**TO DO**.
A single stretch of the material below is to be transcribed exactly, starting at the line with "R101: 15 (DC_IN, VCC) -> none" and ending after the line with "R124: 18k (VCC, VTH2) -> 47k (VCC, VTH2)".

**SUPPLIED RECORDS**.
# # #

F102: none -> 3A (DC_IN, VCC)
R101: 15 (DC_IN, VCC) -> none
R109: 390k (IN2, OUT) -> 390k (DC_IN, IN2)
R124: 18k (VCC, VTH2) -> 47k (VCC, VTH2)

# # #

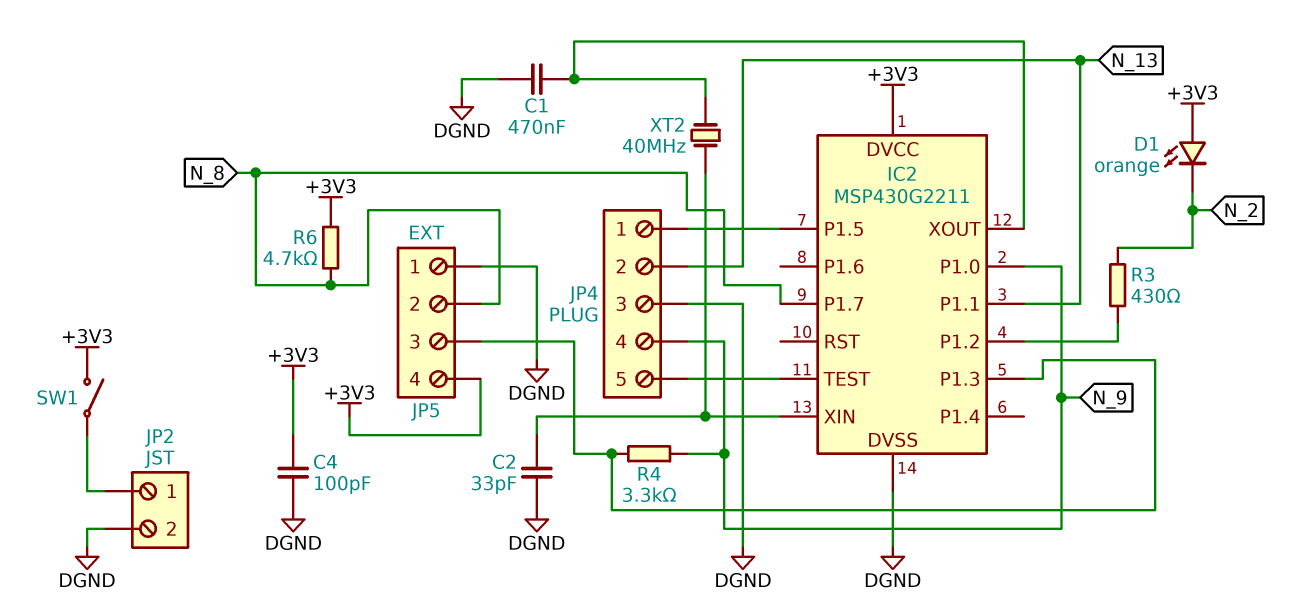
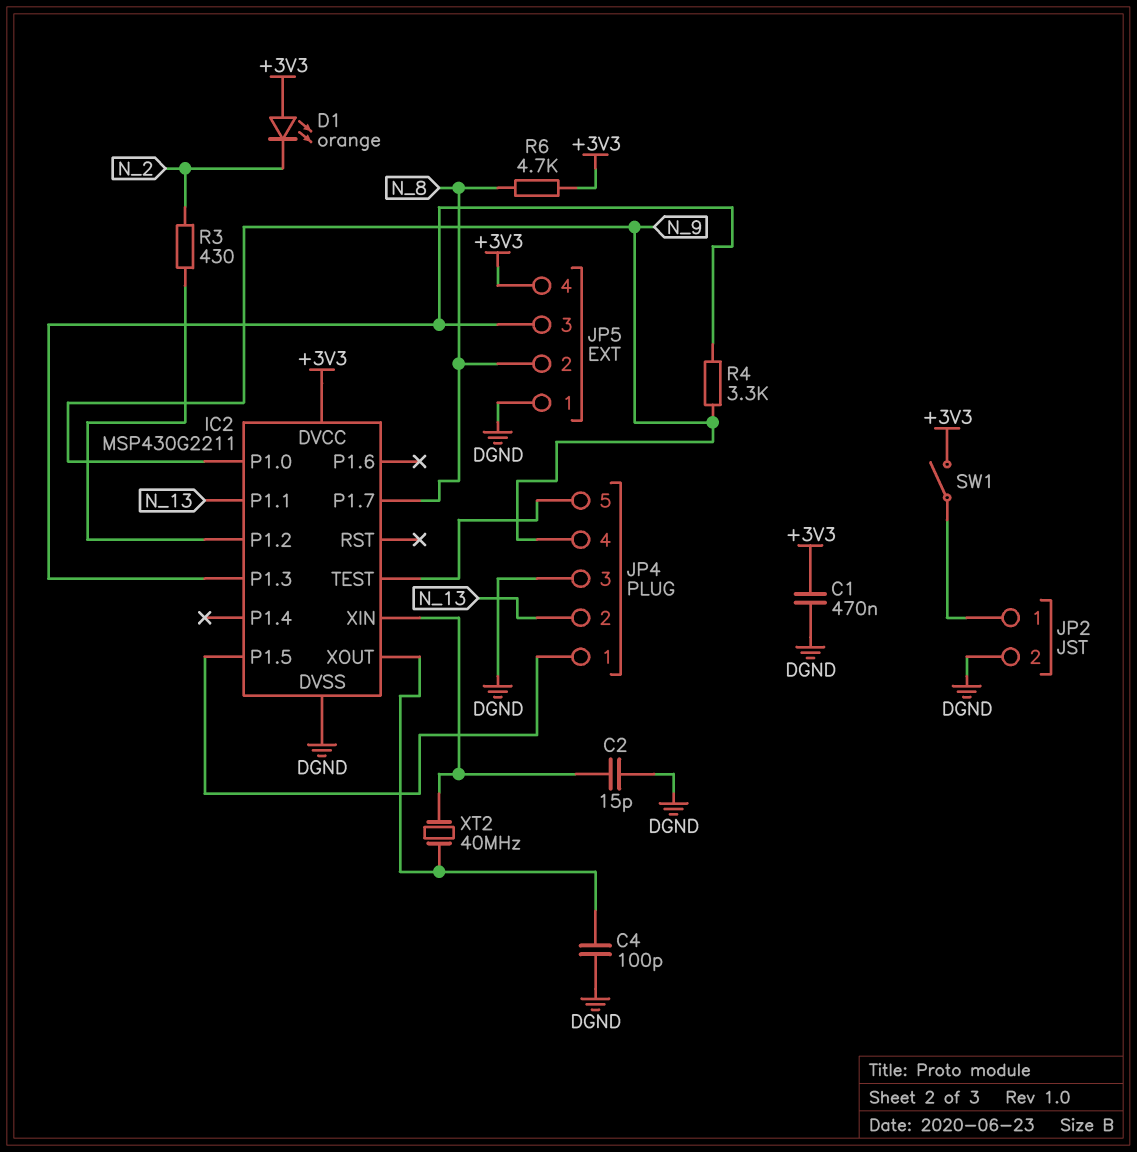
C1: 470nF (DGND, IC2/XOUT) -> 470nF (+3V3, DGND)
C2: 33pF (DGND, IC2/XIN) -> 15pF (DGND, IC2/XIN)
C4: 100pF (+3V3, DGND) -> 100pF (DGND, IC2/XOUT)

# # #

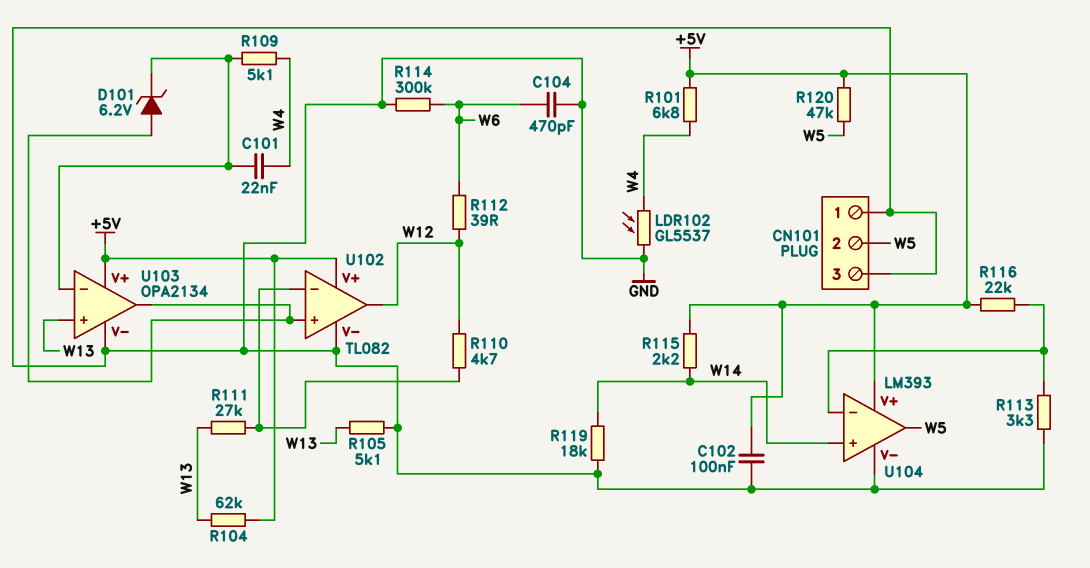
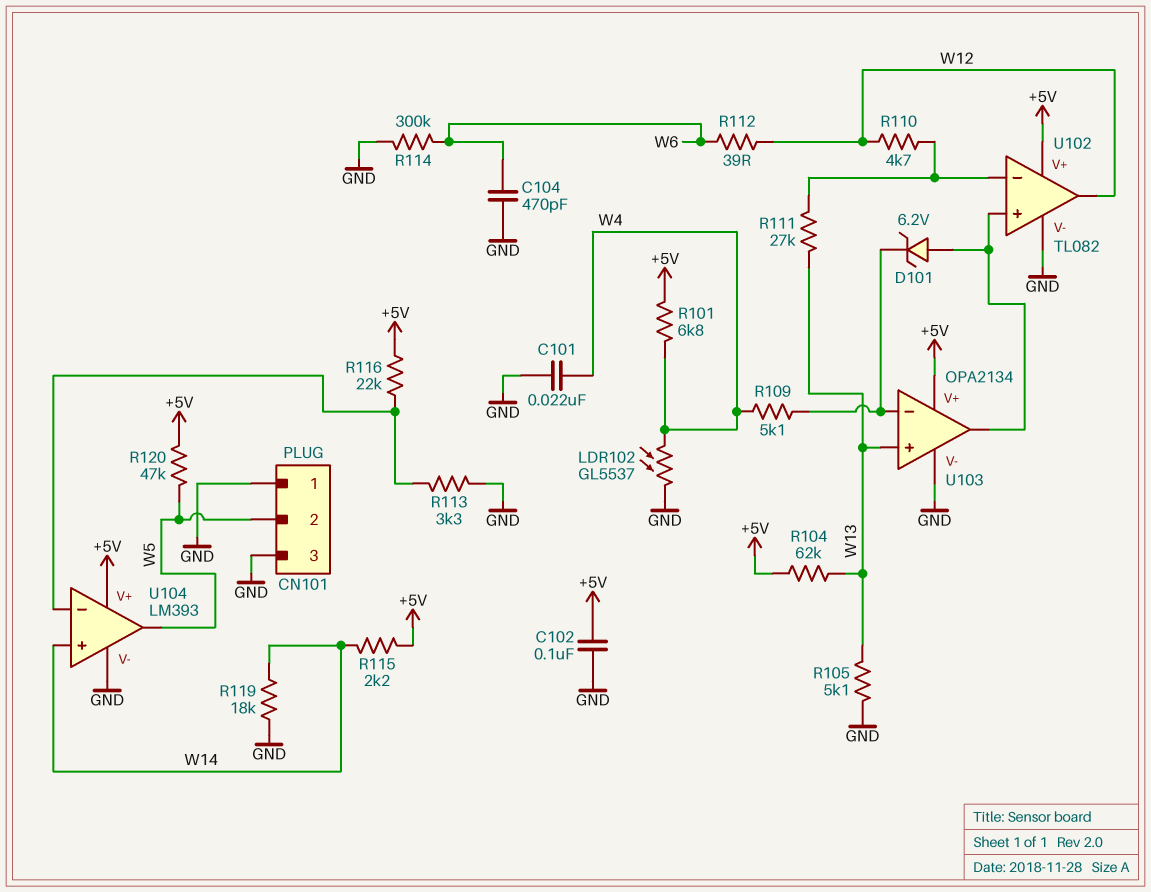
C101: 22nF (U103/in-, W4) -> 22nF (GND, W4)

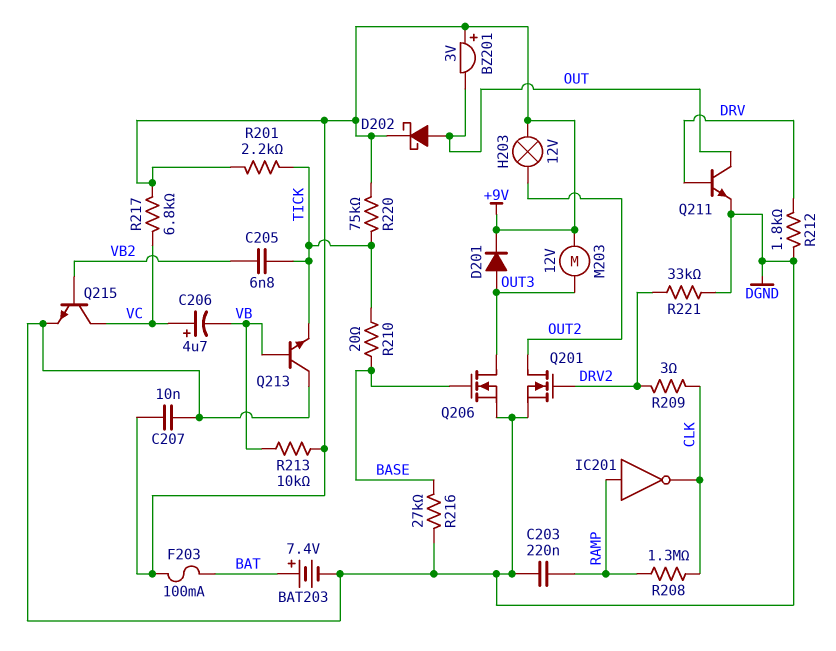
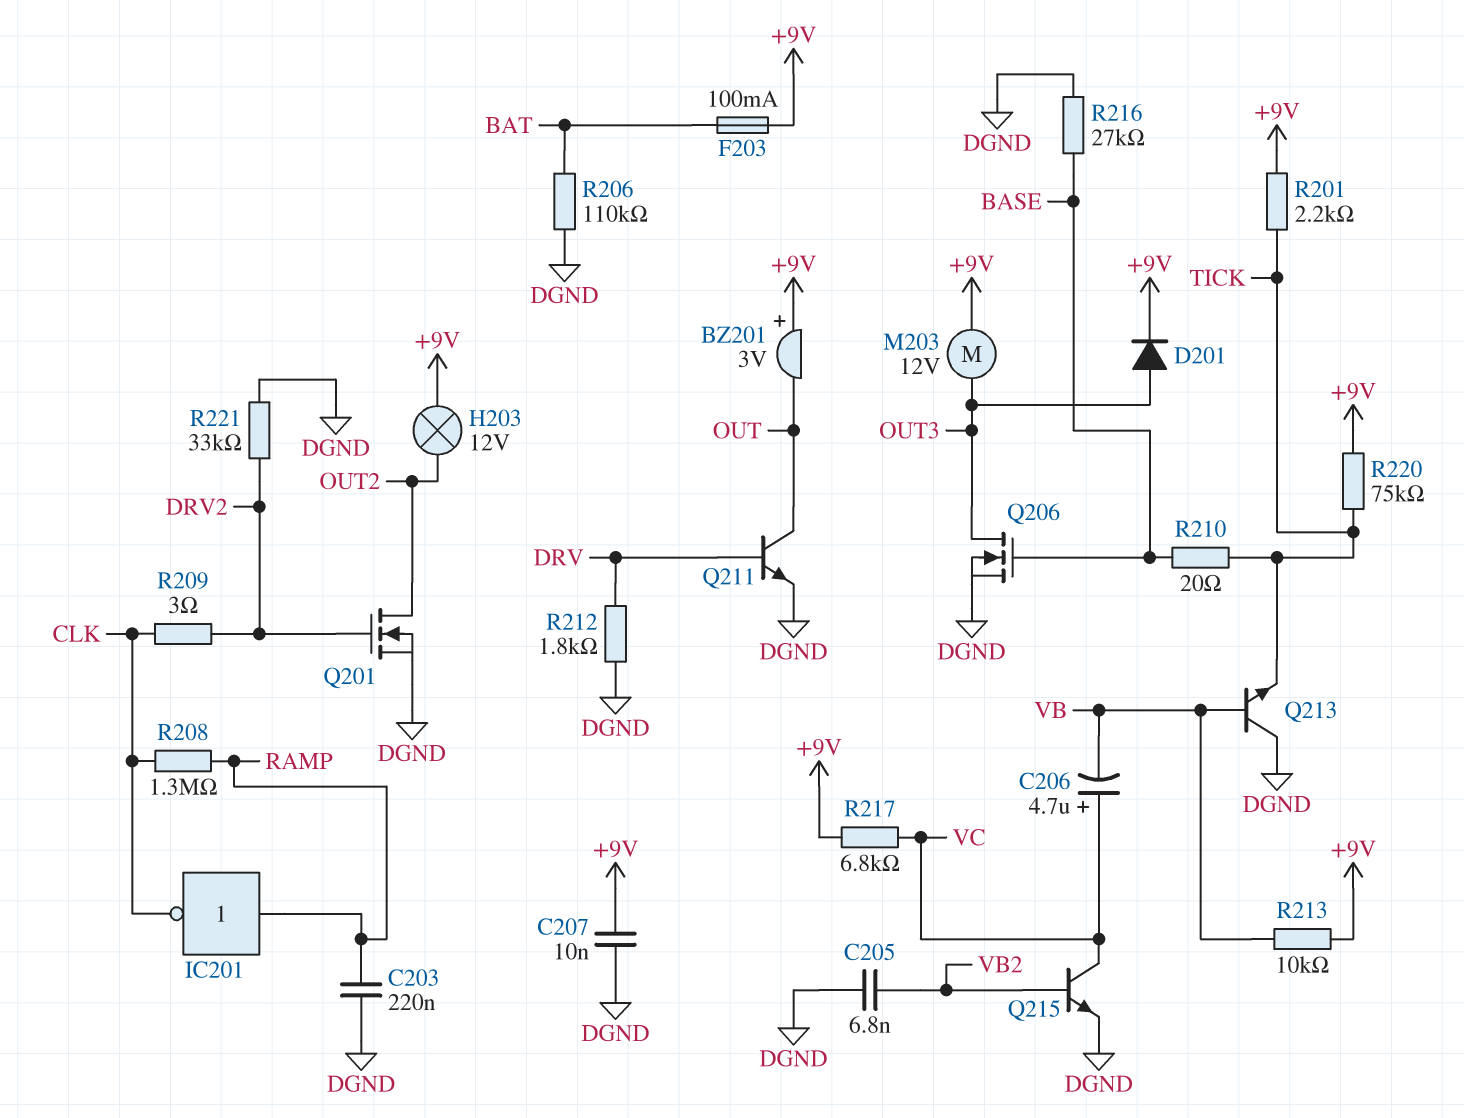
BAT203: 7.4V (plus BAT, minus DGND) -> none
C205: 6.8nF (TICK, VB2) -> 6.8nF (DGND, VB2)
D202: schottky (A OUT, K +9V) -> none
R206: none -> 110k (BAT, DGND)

# # #

**TASK SOLUTION**.
R101: 15 (DC_IN, VCC) -> none
R109: 390k (IN2, OUT) -> 390k (DC_IN, IN2)
R124: 18k (VCC, VTH2) -> 47k (VCC, VTH2)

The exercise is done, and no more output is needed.